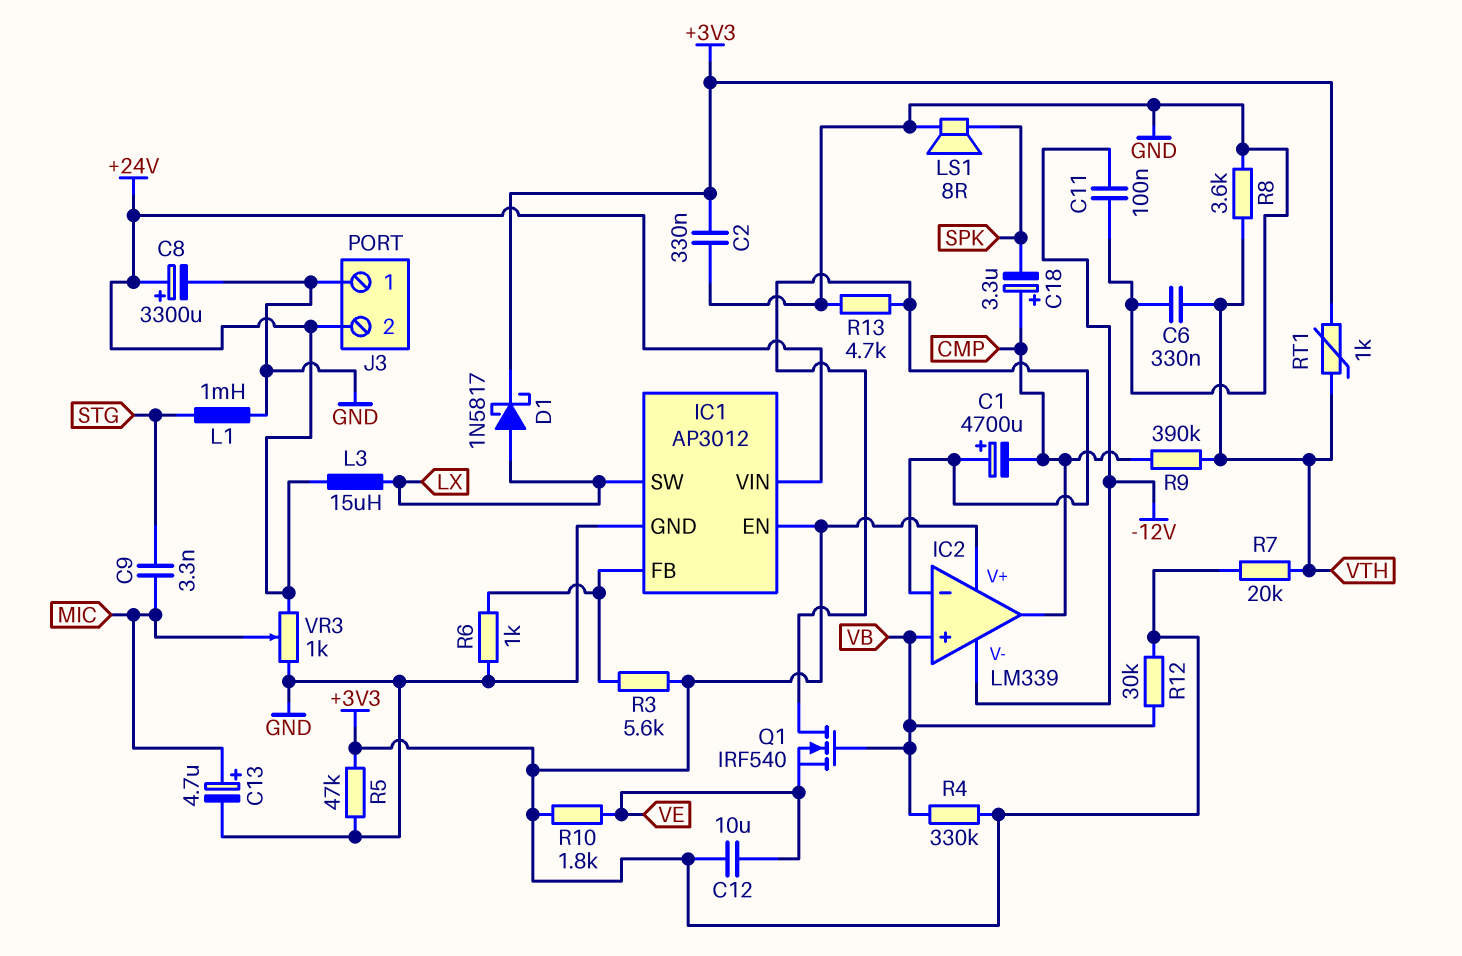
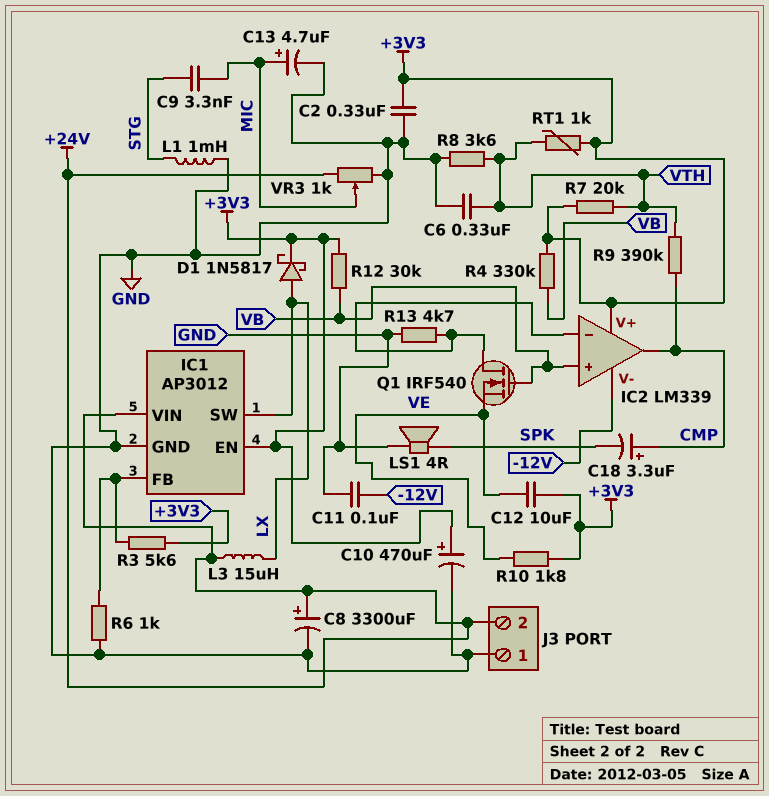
C1: 4700uF (plus IC2/in-, minus CMP) -> none
C10: none -> 470uF (plus +3V3, minus GND)
LS1: speaker 8R (GND, SPK) -> speaker 4R (GND, SPK)
R5: 47k (+3V3, GND) -> none

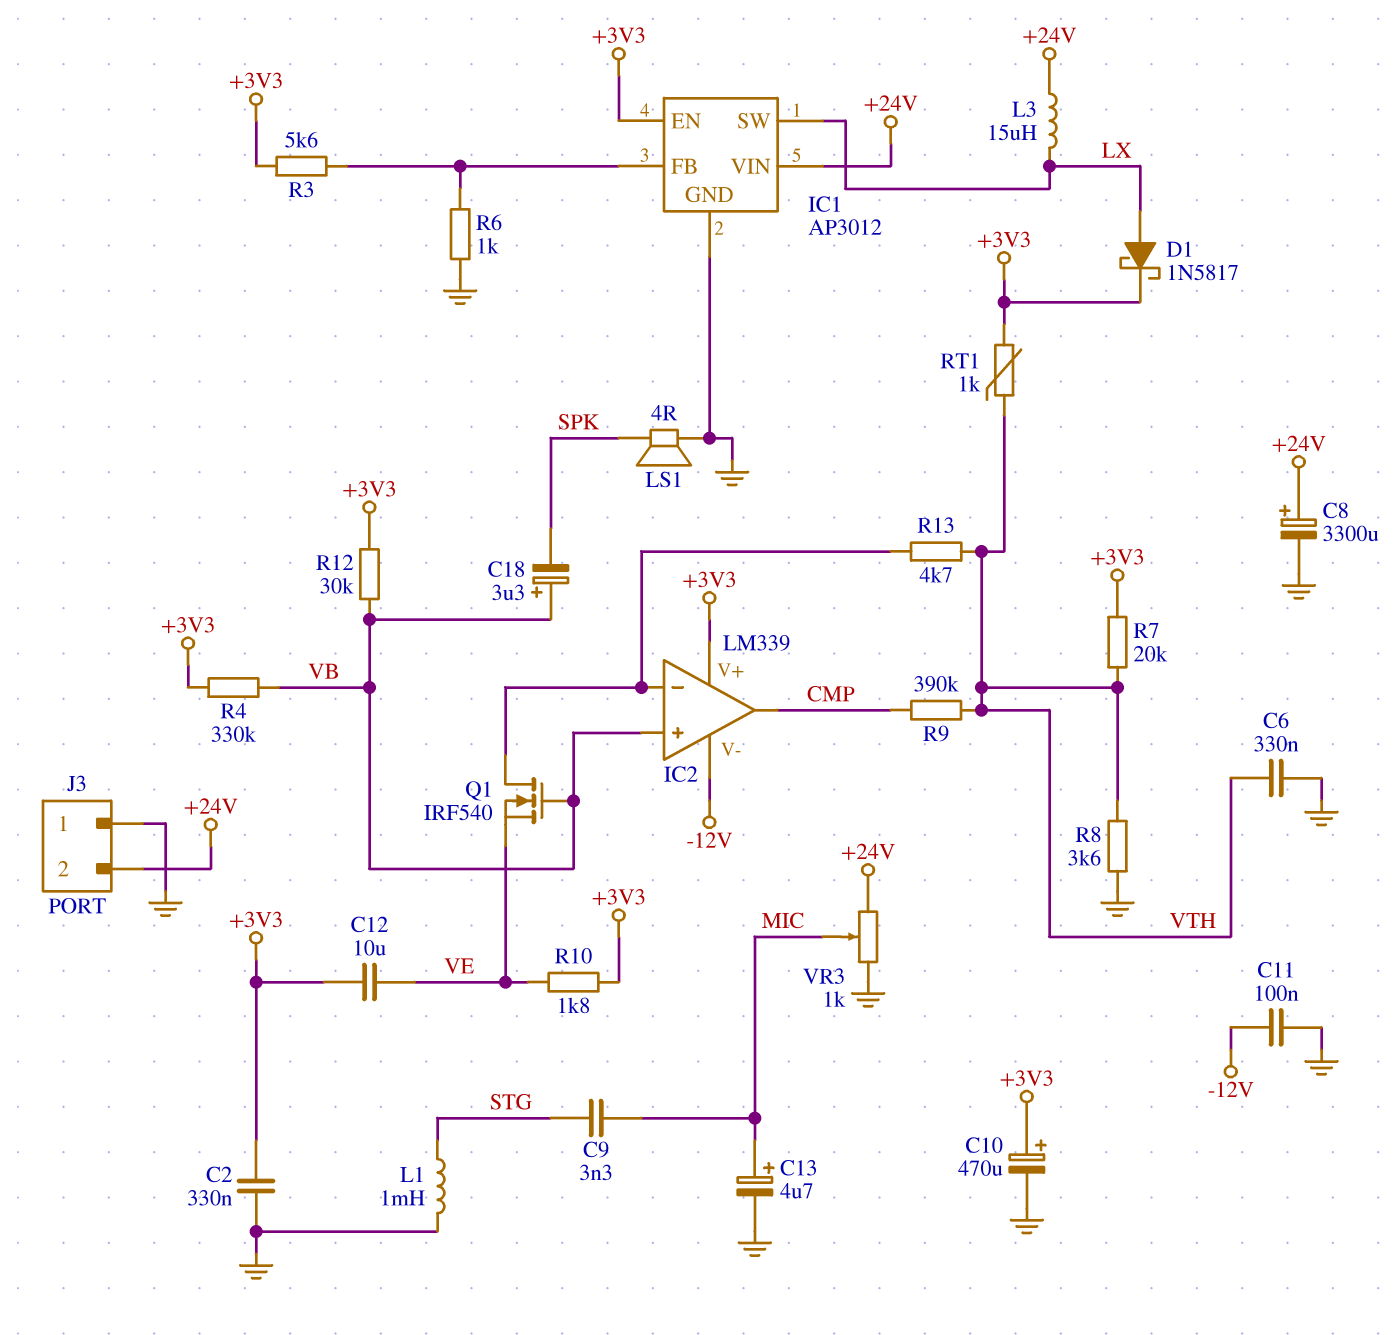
C18: 3.3uF (plus CMP, minus SPK) -> 3.3uF (plus VB, minus SPK)
R13: 4.7k (GND, IC2/in-) -> 4.7k (IC2/in-, VTH)

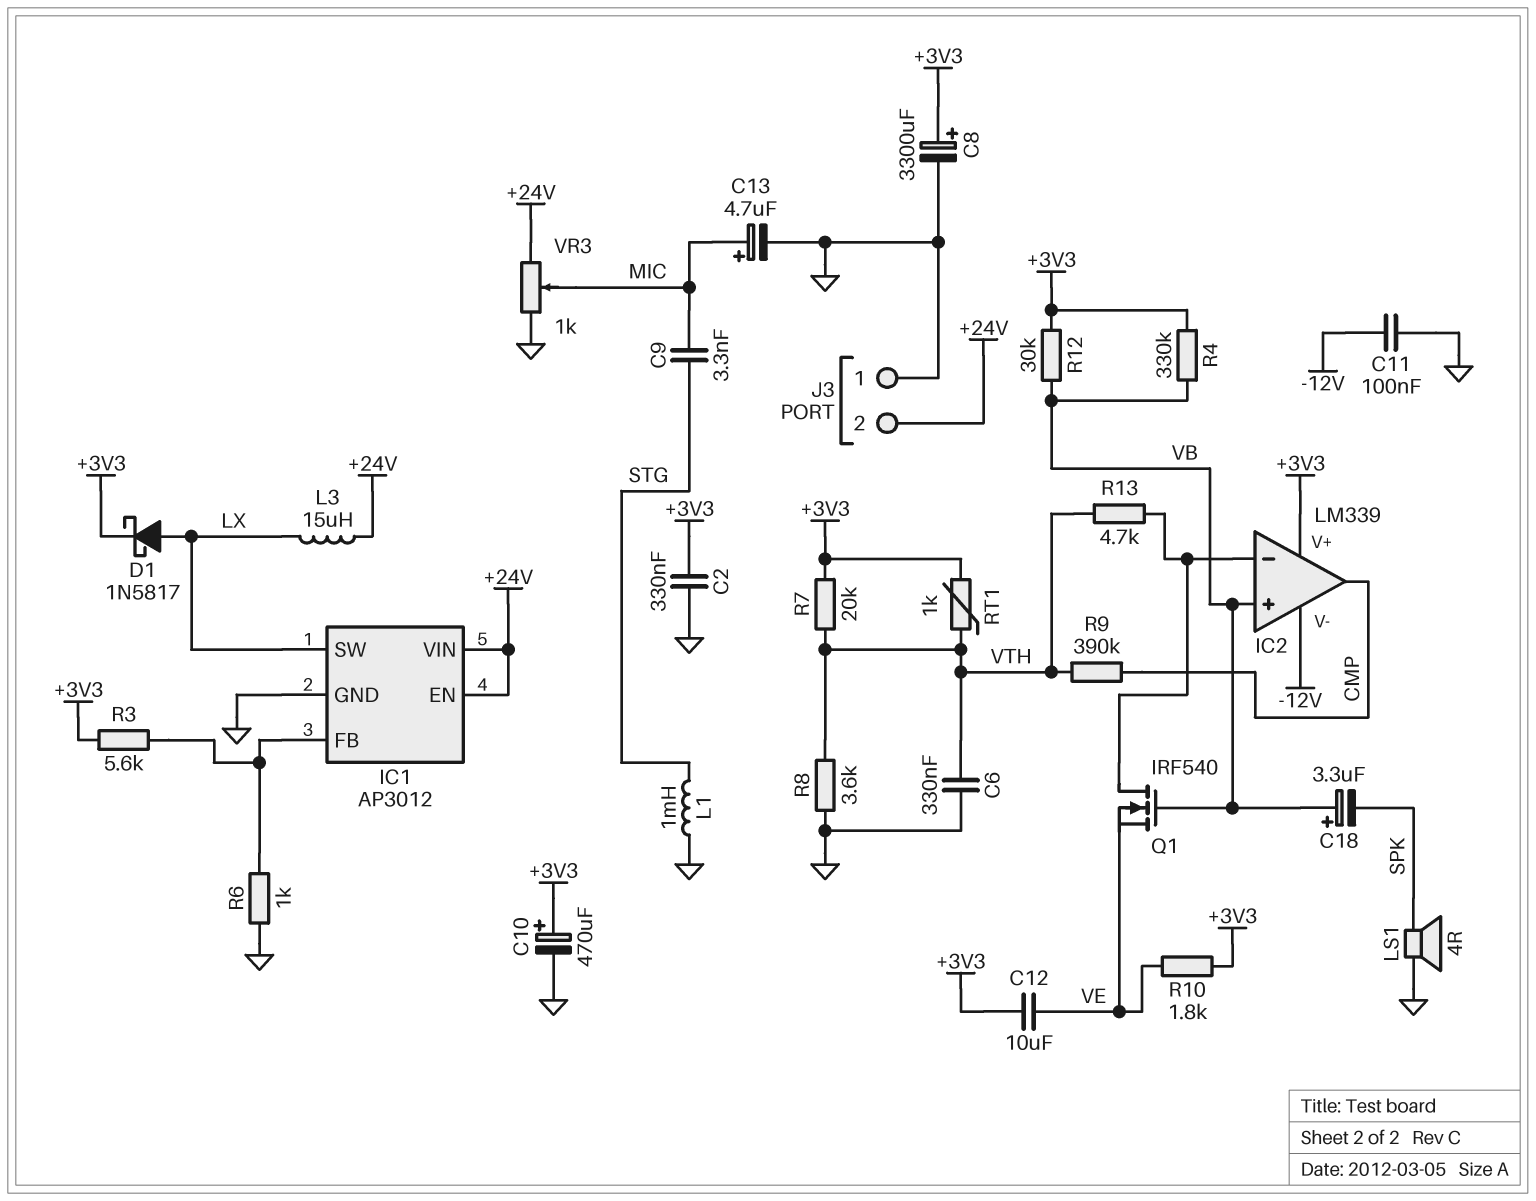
C8: 3300uF (plus +24V, minus GND) -> 3300uF (plus +3V3, minus GND)
IC1 pin EN: +3V3 -> +24V

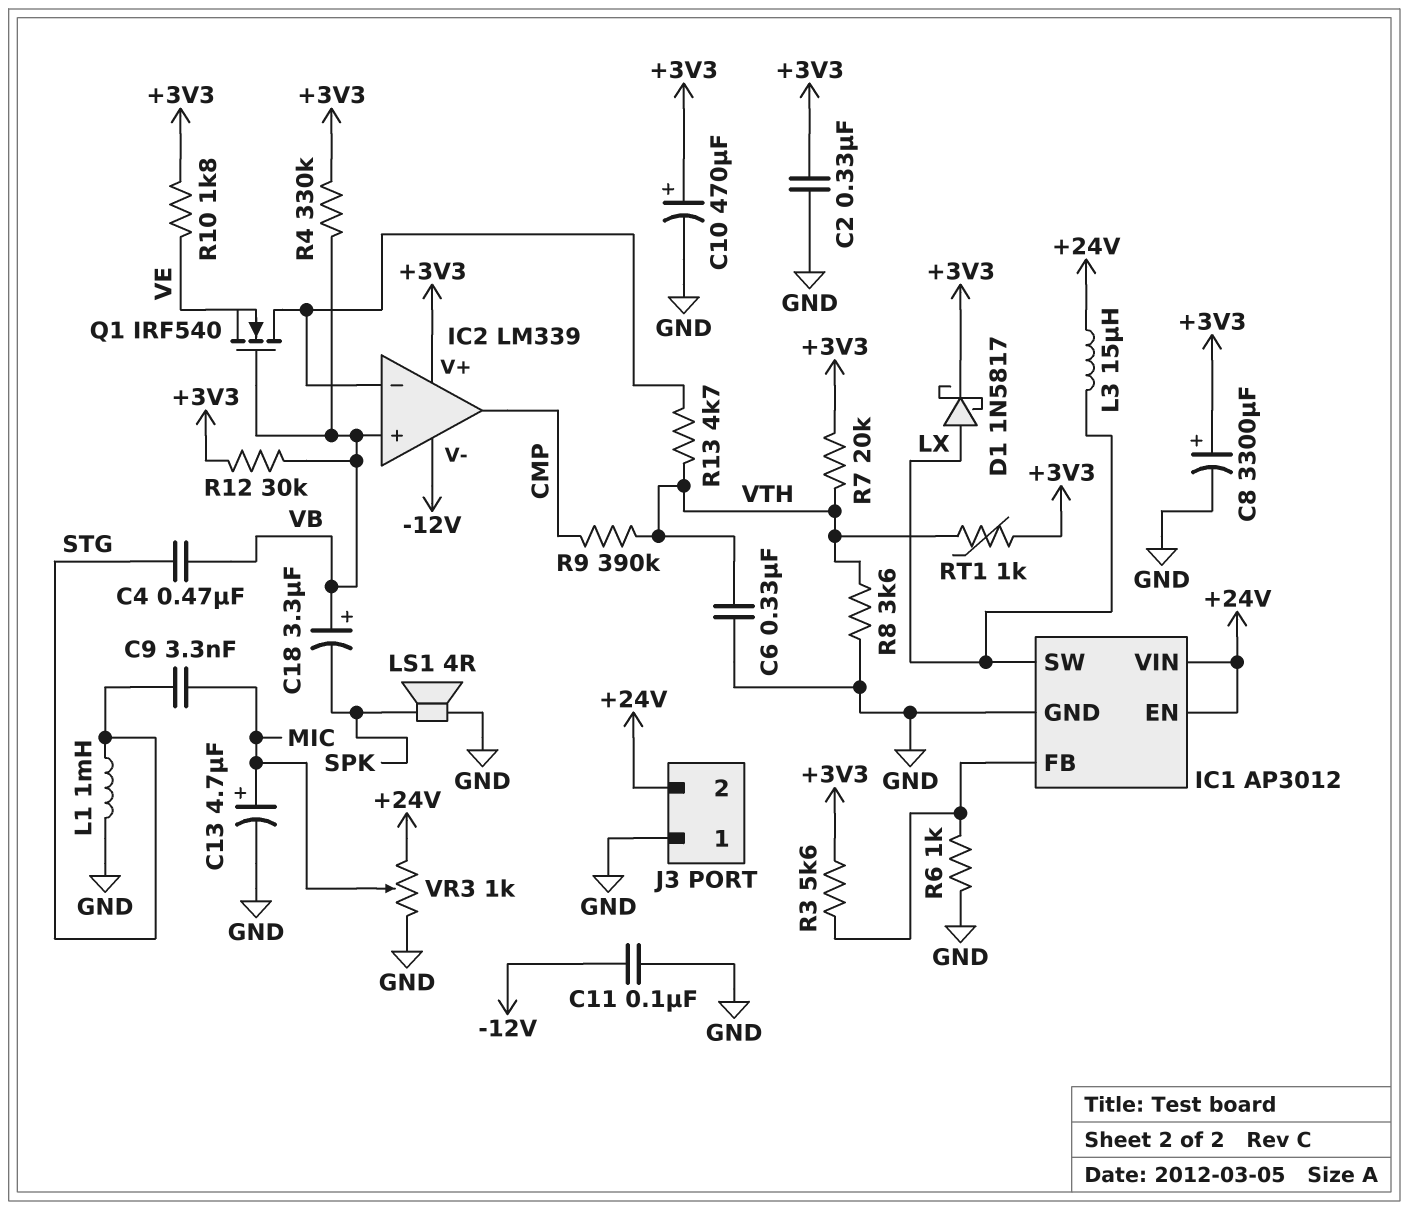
C4: none -> 470nF (STG, VB)
C12: 10uF (+3V3, VE) -> none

──────

PROBLEM TO WORK ON: Write out the data word for word. Any picture is to be skipped.

TASK ANSWER:
C1: 4700uF (plus IC2/in-, minus CMP) -> none
C10: none -> 470uF (plus +3V3, minus GND)
LS1: speaker 8R (GND, SPK) -> speaker 4R (GND, SPK)
R5: 47k (+3V3, GND) -> none

C18: 3.3uF (plus CMP, minus SPK) -> 3.3uF (plus VB, minus SPK)
R13: 4.7k (GND, IC2/in-) -> 4.7k (IC2/in-, VTH)

C8: 3300uF (plus +24V, minus GND) -> 3300uF (plus +3V3, minus GND)
IC1 pin EN: +3V3 -> +24V

C4: none -> 470nF (STG, VB)
C12: 10uF (+3V3, VE) -> none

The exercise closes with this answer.